> _Task description_: Could you reproduce the entries exactly, omitting every picture?

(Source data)
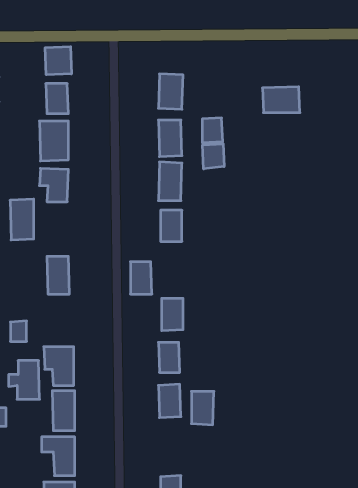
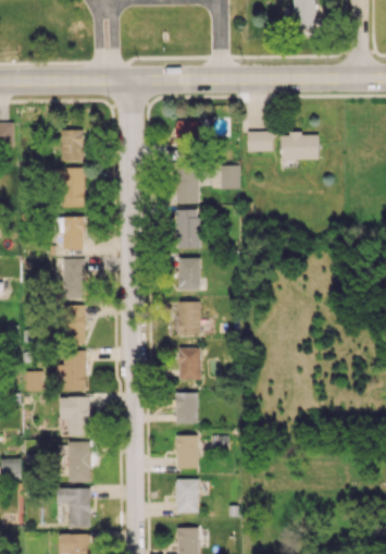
building: [45,47,71,75] -> none
building: none -> [247,132,272,152]
building: [203,144,224,169] -> none
building: [10,199,34,240] -> [62,259,86,300]
building: [130,262,152,294] -> [178,303,200,335]
building: [9,361,40,399] -> [54,352,86,391]
building: [191,391,214,425] -> [176,480,199,514]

> _Task answer_:
building: [45,47,71,75] -> none
building: none -> [247,132,272,152]
building: [203,144,224,169] -> none
building: [10,199,34,240] -> [62,259,86,300]
building: [130,262,152,294] -> [178,303,200,335]
building: [9,361,40,399] -> [54,352,86,391]
building: [191,391,214,425] -> [176,480,199,514]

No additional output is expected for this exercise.